EXERCISE INPUTS:
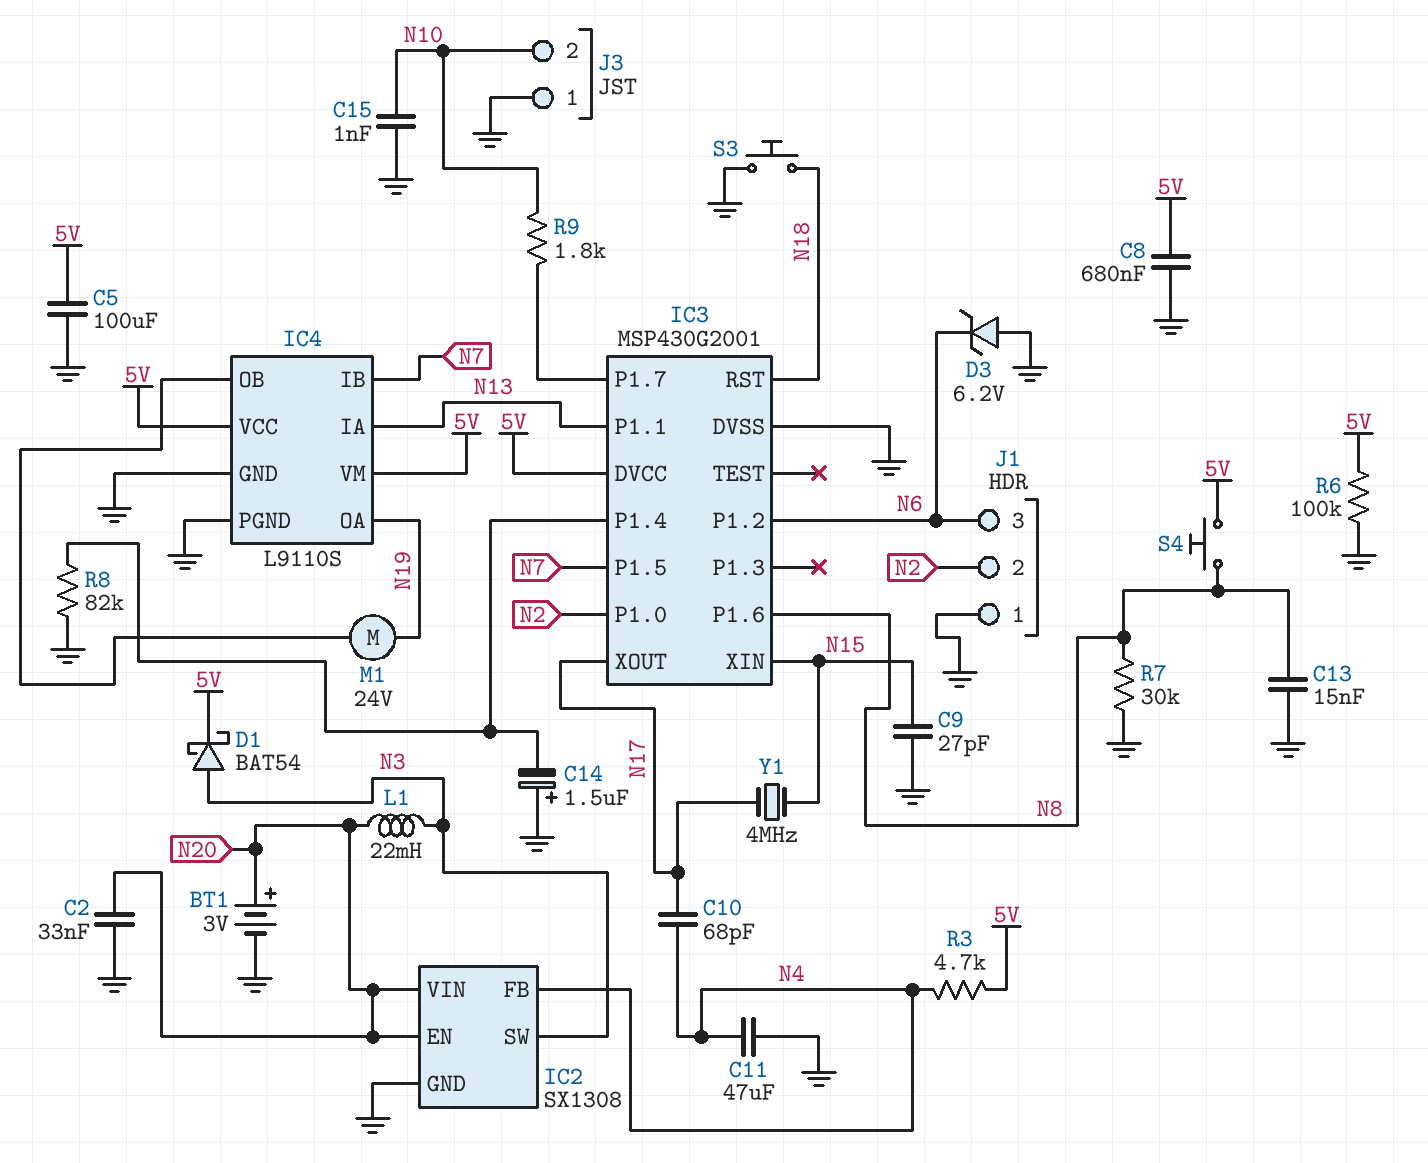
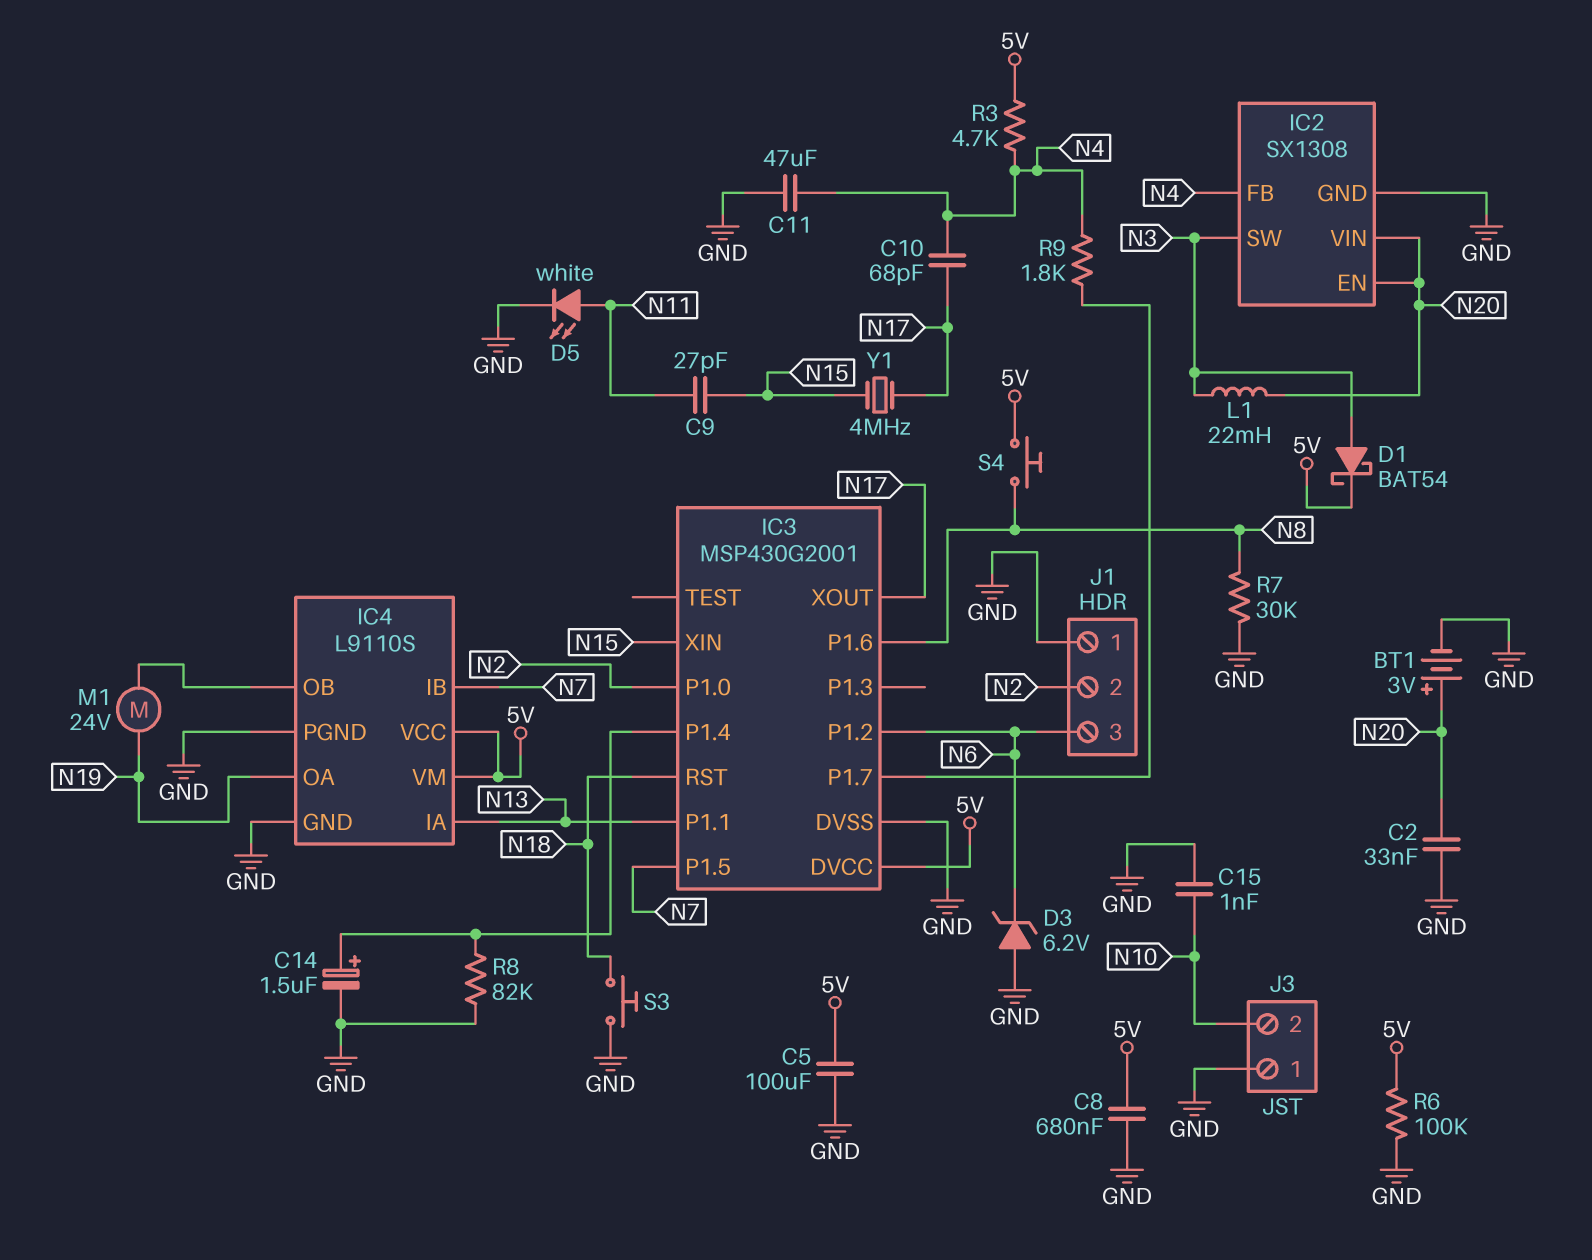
C9: 27pF (GND, N15) -> 27pF (N11, N15)
C13: 15nF (GND, N8) -> none
C14: 1.5uF (plus GND, minus IC3/P1.4) -> 1.5uF (plus IC3/P1.4, minus GND)
D5: none -> LED white (A N11, K GND)
R9: 1.8k (IC3/P1.7, N10) -> 1.8k (IC3/P1.7, N4)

WHAT THE TASK ASKS: Write out the material above exactly; no pictures.

TASK OUTPUT:
C9: 27pF (GND, N15) -> 27pF (N11, N15)
C13: 15nF (GND, N8) -> none
C14: 1.5uF (plus GND, minus IC3/P1.4) -> 1.5uF (plus IC3/P1.4, minus GND)
D5: none -> LED white (A N11, K GND)
R9: 1.8k (IC3/P1.7, N10) -> 1.8k (IC3/P1.7, N4)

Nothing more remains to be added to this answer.